= RECORDS =
BEGIN
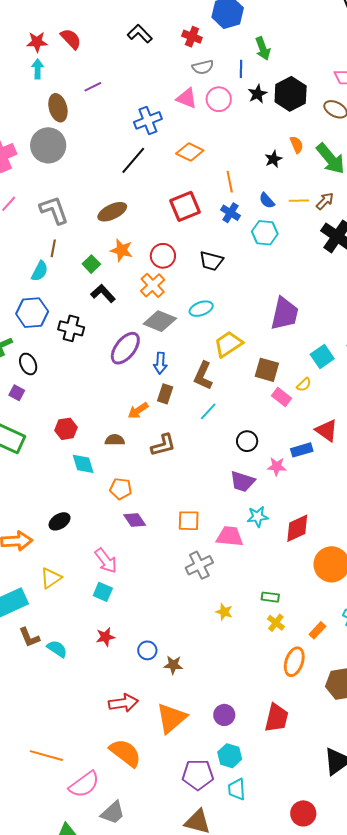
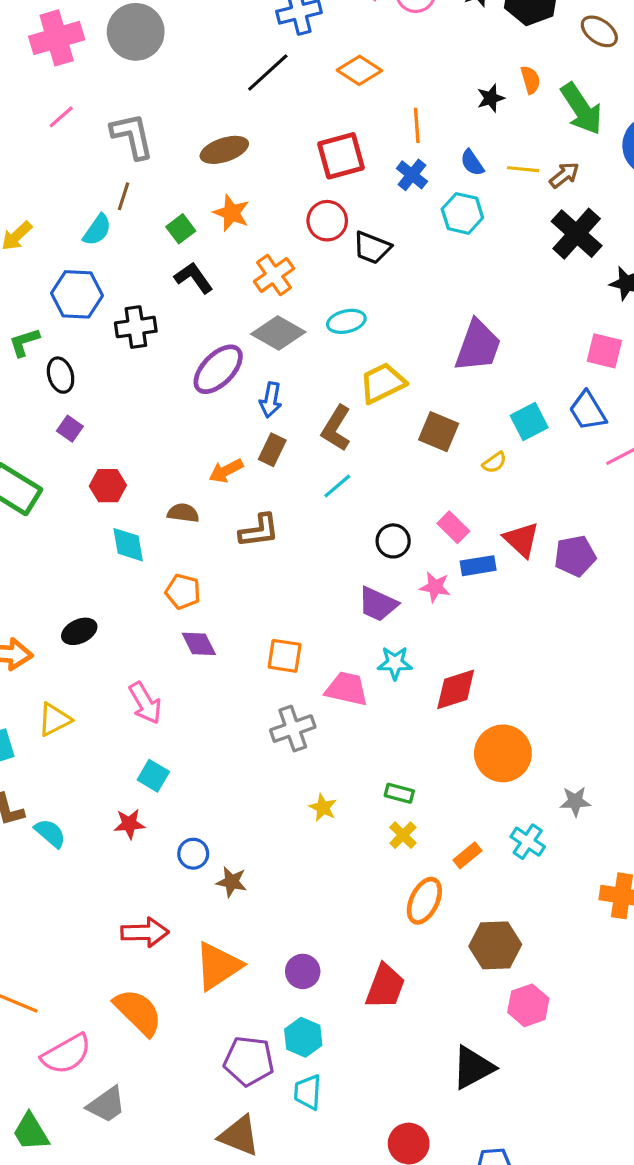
red circle: (163, 256) -> (327, 221), moved
black cross: (71, 328) -> (136, 327), turned -30
purple square: (17, 393) -> (70, 429), moved
pink rectangle: (282, 397) -> (453, 527), moved
cyan square: (103, 592) -> (153, 776), moved

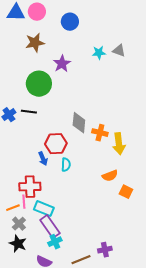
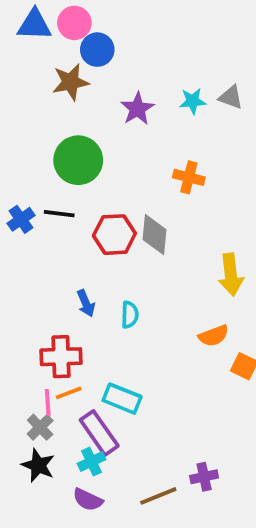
blue circle: (70, 22) -> (97, 50), moved
purple star: (62, 64) -> (137, 109), moved
orange cross: (100, 133) -> (189, 177), moved
red hexagon: (56, 144) -> (114, 235), moved
pink line: (24, 202) -> (48, 402), moved
orange line: (13, 208) -> (69, 393), moved
cyan rectangle: (44, 209) -> (122, 399), moved
cyan cross: (55, 242) -> (92, 462), moved

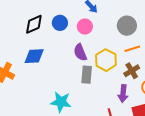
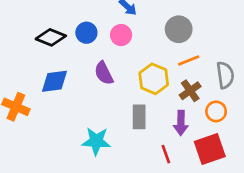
black diamond: (34, 24) -> (51, 37), turned 50
purple semicircle: (80, 52) -> (104, 73), moved
gray rectangle: (87, 75) -> (139, 117), moved

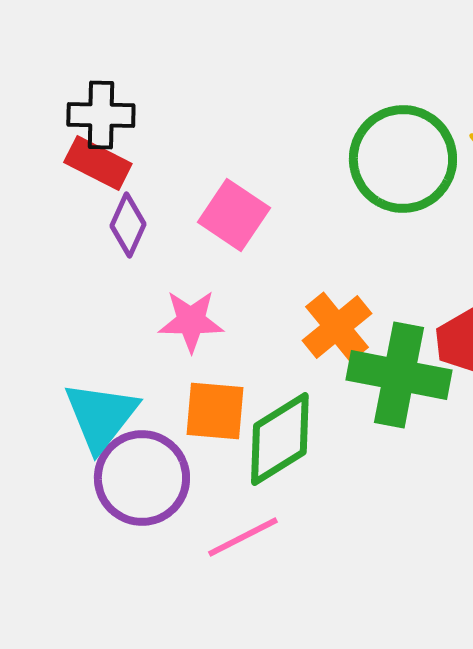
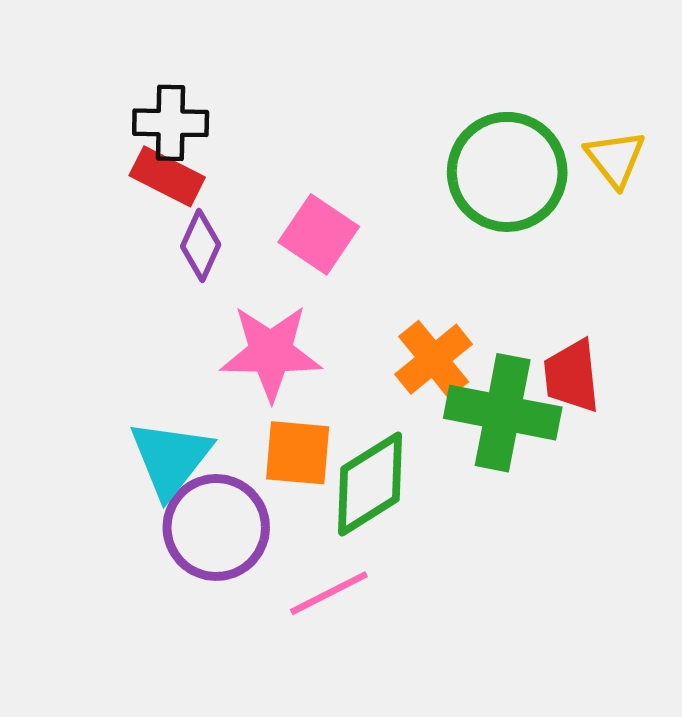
pink star: (191, 321) -> (271, 352), size x1.4

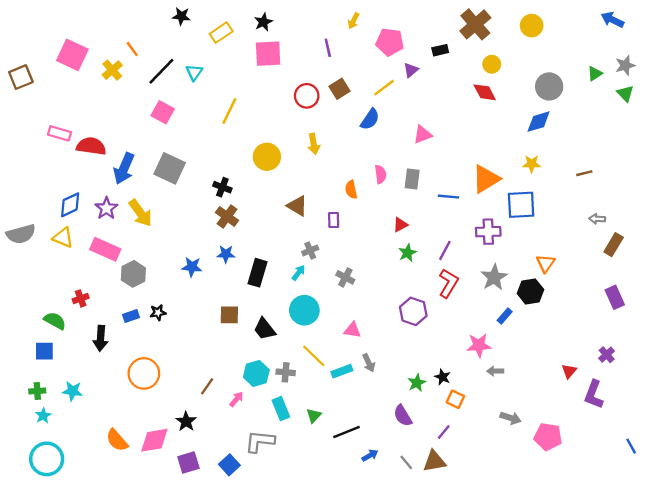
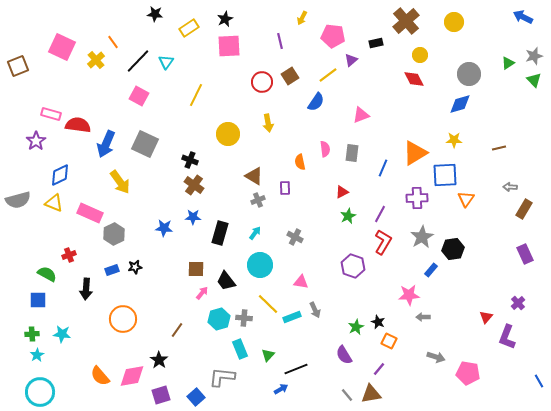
blue line: (448, 197) -> (383, 168), turned -72
purple star: (106, 208) -> (36, 141), moved
gray cross: (310, 250) -> (258, 200), moved
orange triangle: (546, 263) -> (466, 199), moved
pink arrow: (236, 399) -> (202, 293), moved
blue arrow: (370, 455) -> (281, 389), moved

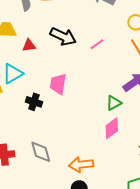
END
= REQUIRED WORK =
From the line containing "pink line: (24, 202) -> (48, 402), moved" to the last line of the material, every line is to be reproduced exactly. No picture belongs in the copy.

= EXERCISE RESULT =
pink line: (24, 202) -> (48, 402), moved
orange line: (13, 208) -> (69, 393), moved
cyan rectangle: (44, 209) -> (122, 399), moved
cyan cross: (55, 242) -> (92, 462), moved

black diamond: (34, 24) -> (51, 37), turned 50
purple semicircle: (80, 52) -> (104, 73), moved
gray rectangle: (87, 75) -> (139, 117), moved

pink star: (191, 321) -> (271, 352), size x1.4

blue line: (448, 197) -> (383, 168), turned -72
purple star: (106, 208) -> (36, 141), moved
gray cross: (310, 250) -> (258, 200), moved
orange triangle: (546, 263) -> (466, 199), moved
pink arrow: (236, 399) -> (202, 293), moved
blue arrow: (370, 455) -> (281, 389), moved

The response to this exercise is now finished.